WHAT THE EXERCISE ASKS: The entries below contain a stretch that opens with the line containing "(438, 313) = (362, 417): orange" and closes with the line containing "(548, 218) = (352, 335): purple"; set down that stretch exactly, both ends included, and nothing else.

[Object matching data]
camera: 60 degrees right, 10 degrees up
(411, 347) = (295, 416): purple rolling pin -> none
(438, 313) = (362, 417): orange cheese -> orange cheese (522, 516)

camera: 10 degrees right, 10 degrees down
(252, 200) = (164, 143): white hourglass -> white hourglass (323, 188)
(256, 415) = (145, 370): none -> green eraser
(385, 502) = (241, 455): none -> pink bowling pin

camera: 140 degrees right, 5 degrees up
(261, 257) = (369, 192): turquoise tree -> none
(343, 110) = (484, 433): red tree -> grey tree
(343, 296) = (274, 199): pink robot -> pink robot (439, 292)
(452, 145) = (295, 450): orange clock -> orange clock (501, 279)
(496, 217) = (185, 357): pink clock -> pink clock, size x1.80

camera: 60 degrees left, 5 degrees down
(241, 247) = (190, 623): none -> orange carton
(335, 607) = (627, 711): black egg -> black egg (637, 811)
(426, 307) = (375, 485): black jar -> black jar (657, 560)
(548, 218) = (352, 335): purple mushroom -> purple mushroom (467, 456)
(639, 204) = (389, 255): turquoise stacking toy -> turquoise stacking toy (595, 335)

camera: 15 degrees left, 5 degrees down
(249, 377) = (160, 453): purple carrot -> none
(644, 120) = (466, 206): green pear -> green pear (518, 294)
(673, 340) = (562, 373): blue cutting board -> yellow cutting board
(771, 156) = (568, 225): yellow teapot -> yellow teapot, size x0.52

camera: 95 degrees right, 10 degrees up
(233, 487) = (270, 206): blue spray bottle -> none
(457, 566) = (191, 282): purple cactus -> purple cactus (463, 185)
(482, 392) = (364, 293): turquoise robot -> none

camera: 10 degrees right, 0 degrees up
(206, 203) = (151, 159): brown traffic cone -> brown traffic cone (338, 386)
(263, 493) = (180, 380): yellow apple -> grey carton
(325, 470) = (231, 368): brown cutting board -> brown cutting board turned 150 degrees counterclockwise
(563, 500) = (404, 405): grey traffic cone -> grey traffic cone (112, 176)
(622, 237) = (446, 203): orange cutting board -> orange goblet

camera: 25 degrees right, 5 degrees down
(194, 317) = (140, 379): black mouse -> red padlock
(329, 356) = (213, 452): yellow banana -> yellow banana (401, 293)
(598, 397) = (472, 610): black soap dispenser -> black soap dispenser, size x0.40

FINAL ANSWER:
(438, 313) = (362, 417): orange cheese -> orange cheese (522, 516)

camera: 10 degrees right, 10 degrees down
(252, 200) = (164, 143): white hourglass -> white hourglass (323, 188)
(256, 415) = (145, 370): none -> green eraser
(385, 502) = (241, 455): none -> pink bowling pin

camera: 140 degrees right, 5 degrees up
(261, 257) = (369, 192): turquoise tree -> none
(343, 110) = (484, 433): red tree -> grey tree
(343, 296) = (274, 199): pink robot -> pink robot (439, 292)
(452, 145) = (295, 450): orange clock -> orange clock (501, 279)
(496, 217) = (185, 357): pink clock -> pink clock, size x1.80

camera: 60 degrees left, 5 degrees down
(241, 247) = (190, 623): none -> orange carton
(335, 607) = (627, 711): black egg -> black egg (637, 811)
(426, 307) = (375, 485): black jar -> black jar (657, 560)
(548, 218) = (352, 335): purple mushroom -> purple mushroom (467, 456)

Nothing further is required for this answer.